** Exercise details **
Each line of the data below from the one holding "camera: 65 degrees right, 15 degrees up" to the one holding "(547, 380) = (931, 497): none -> orange phone", inclusive, is to be reproduced exactly; no other line belongs in the answer.

** Provided information **

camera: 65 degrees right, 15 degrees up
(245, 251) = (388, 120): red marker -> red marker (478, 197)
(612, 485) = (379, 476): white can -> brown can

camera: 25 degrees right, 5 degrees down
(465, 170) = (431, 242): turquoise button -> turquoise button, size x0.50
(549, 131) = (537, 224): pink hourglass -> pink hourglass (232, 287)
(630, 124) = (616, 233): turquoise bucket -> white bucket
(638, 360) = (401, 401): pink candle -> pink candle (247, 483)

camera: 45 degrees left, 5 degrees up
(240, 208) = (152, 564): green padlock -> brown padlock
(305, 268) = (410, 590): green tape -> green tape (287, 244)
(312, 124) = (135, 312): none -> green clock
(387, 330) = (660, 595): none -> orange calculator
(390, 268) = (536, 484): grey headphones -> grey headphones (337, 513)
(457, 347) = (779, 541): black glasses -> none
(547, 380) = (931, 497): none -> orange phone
...
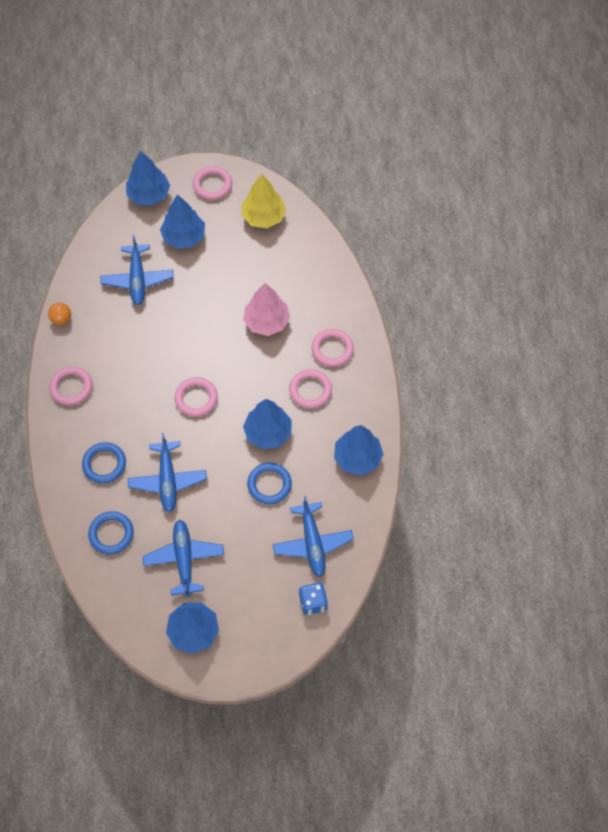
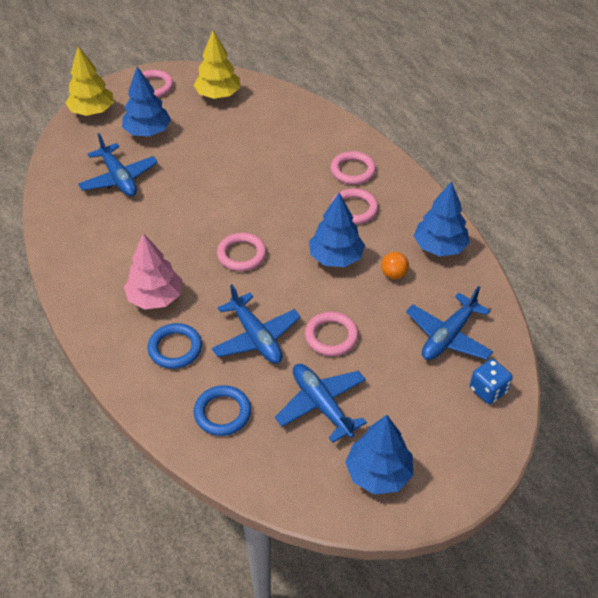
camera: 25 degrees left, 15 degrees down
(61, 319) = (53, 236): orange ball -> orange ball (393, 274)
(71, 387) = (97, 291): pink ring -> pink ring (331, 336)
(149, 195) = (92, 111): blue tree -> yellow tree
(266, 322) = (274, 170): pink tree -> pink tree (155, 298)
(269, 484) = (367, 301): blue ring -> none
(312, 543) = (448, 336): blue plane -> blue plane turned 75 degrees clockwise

** Answer space **
camera: 65 degrees right, 15 degrees up
(245, 251) = (388, 120): red marker -> red marker (478, 197)
(612, 485) = (379, 476): white can -> brown can

camera: 25 degrees right, 5 degrees down
(465, 170) = (431, 242): turquoise button -> turquoise button, size x0.50
(549, 131) = (537, 224): pink hourglass -> pink hourglass (232, 287)
(630, 124) = (616, 233): turquoise bucket -> white bucket
(638, 360) = (401, 401): pink candle -> pink candle (247, 483)

camera: 45 degrees left, 5 degrees up
(240, 208) = (152, 564): green padlock -> brown padlock
(305, 268) = (410, 590): green tape -> green tape (287, 244)
(312, 124) = (135, 312): none -> green clock
(387, 330) = (660, 595): none -> orange calculator
(390, 268) = (536, 484): grey headphones -> grey headphones (337, 513)
(457, 347) = (779, 541): black glasses -> none
(547, 380) = (931, 497): none -> orange phone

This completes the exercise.